Transcribe nothing except the lines below that run from the one with "none -> grey tile K7:K9 level 1" to the one with "none -> purple round brick J3 level 4", ends included, and do not copy any picture.

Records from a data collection
↓

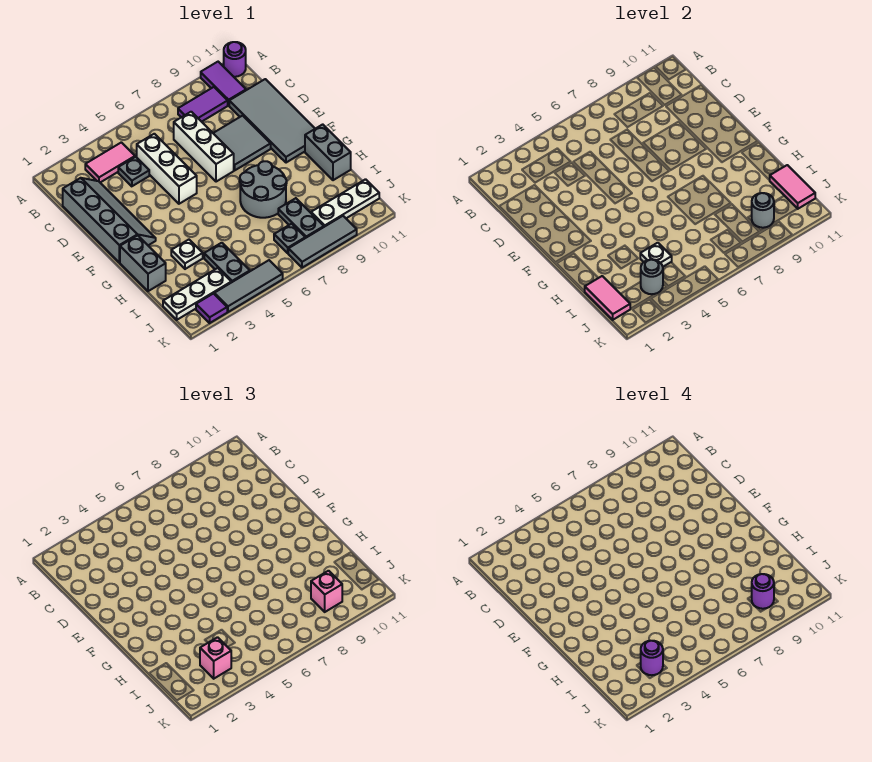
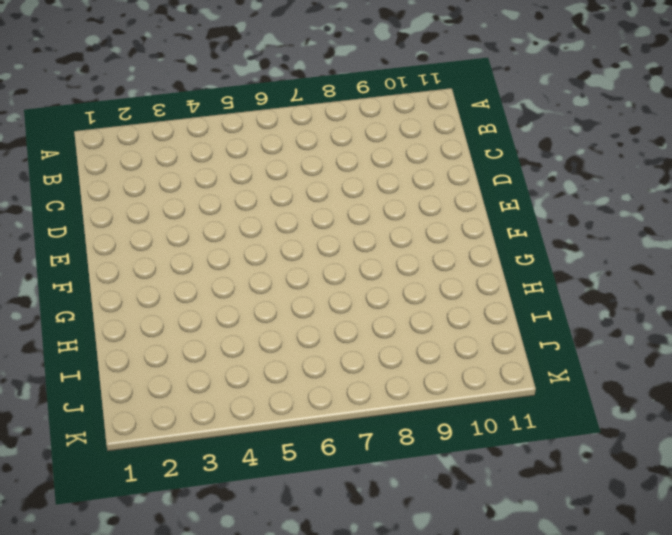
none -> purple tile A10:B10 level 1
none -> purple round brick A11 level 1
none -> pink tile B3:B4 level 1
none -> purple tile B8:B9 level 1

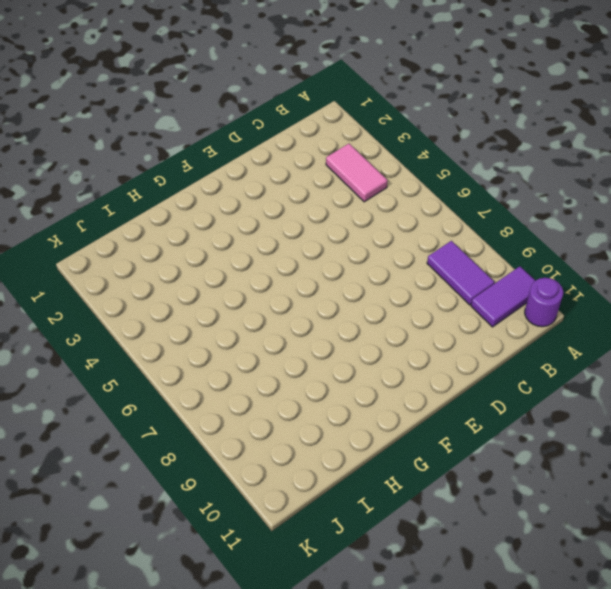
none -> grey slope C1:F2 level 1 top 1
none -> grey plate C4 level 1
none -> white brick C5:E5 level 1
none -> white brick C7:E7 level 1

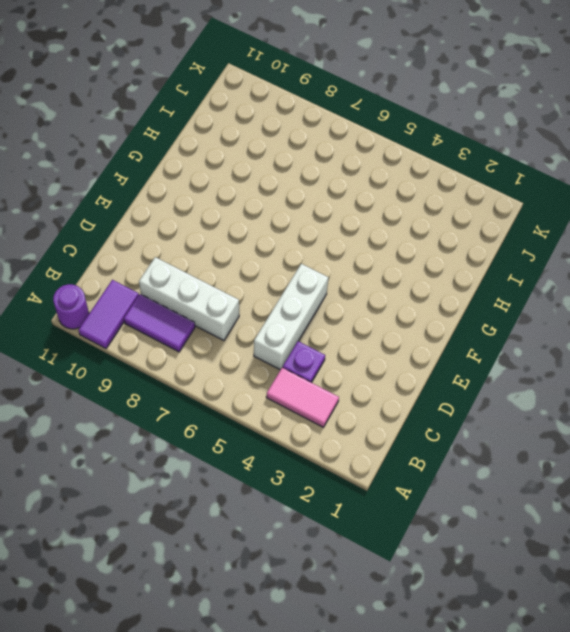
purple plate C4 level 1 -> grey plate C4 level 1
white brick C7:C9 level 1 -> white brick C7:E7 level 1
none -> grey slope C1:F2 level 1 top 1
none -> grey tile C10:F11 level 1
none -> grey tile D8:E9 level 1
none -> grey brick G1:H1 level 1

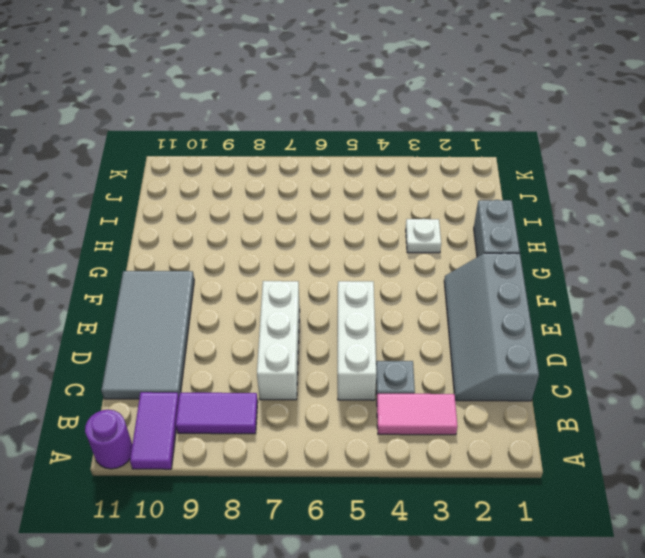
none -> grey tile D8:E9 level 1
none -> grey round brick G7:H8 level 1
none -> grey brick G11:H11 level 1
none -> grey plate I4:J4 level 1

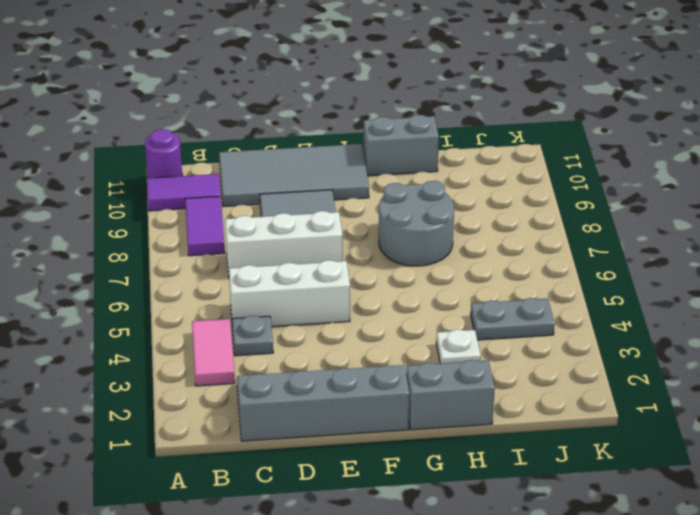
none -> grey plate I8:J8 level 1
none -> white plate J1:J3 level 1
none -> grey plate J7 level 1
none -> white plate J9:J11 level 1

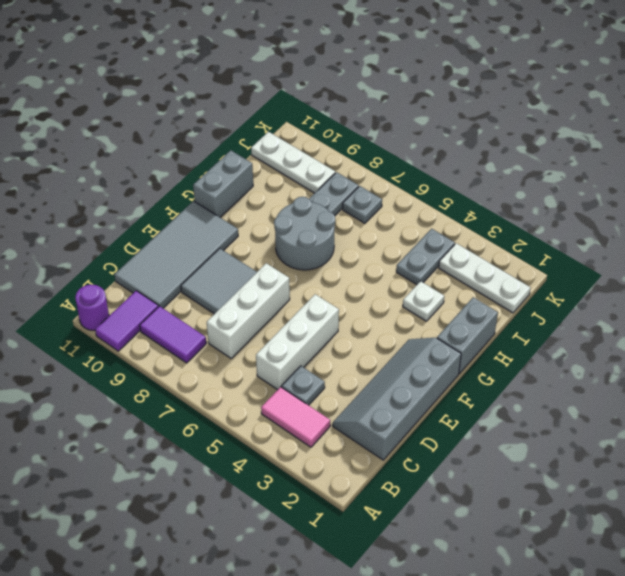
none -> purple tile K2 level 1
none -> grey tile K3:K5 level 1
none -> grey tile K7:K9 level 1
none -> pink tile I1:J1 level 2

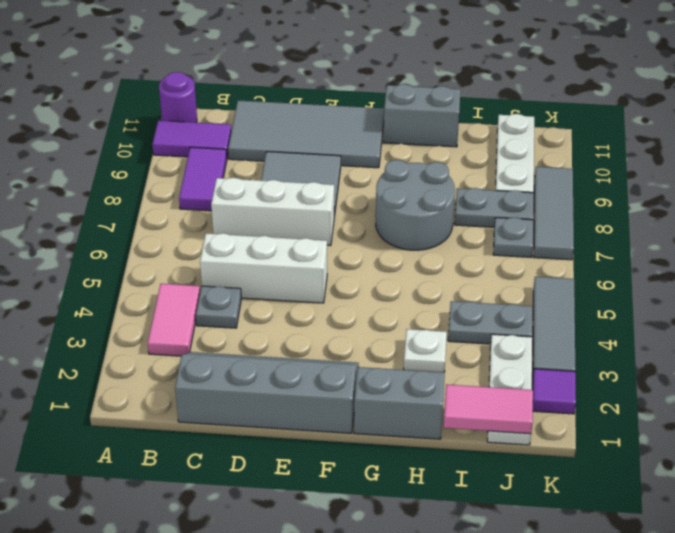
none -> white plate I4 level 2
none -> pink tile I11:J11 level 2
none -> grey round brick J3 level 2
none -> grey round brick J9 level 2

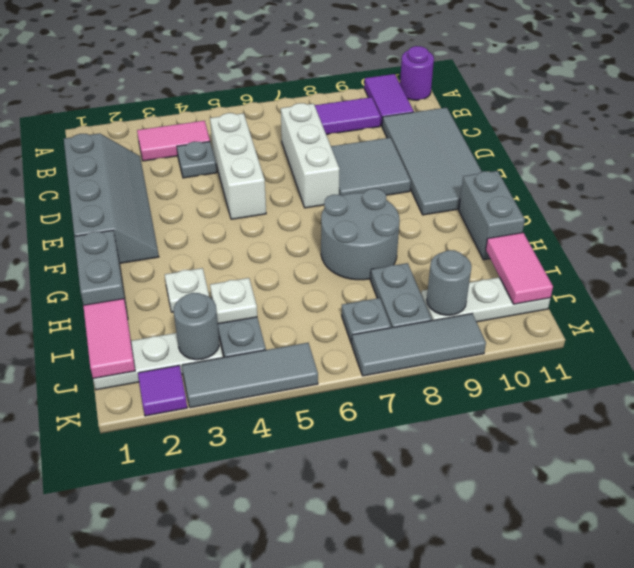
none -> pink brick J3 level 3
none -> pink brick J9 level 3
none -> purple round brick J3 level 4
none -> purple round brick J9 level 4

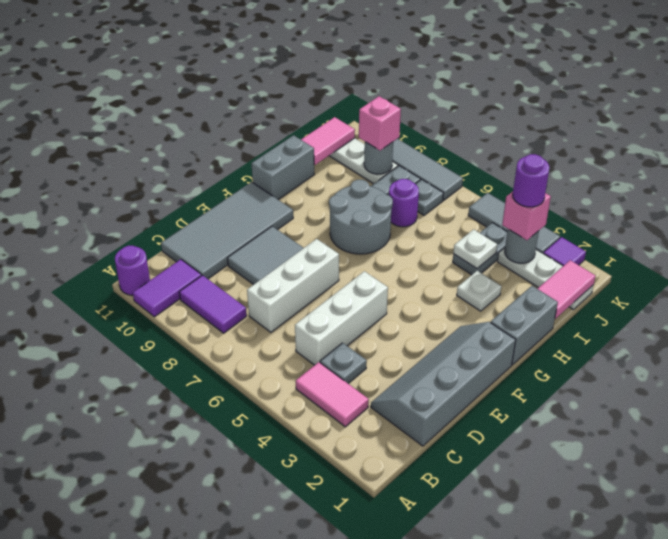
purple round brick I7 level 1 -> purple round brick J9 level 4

↑
↓

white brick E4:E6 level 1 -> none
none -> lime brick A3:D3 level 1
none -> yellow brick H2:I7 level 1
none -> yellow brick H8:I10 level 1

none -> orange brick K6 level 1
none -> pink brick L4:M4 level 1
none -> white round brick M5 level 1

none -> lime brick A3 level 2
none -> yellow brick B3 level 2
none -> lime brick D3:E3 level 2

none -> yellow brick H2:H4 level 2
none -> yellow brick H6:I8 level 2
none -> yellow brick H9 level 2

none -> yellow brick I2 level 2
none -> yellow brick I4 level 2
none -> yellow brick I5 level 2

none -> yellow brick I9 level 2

↑

Written answer –
none -> grey tile K7:K9 level 1
none -> pink tile I1:J1 level 2

none -> white plate I4 level 2
none -> pink tile I11:J11 level 2
none -> grey round brick J3 level 2
none -> grey round brick J9 level 2

none -> pink brick J3 level 3
none -> pink brick J9 level 3
none -> purple round brick J3 level 4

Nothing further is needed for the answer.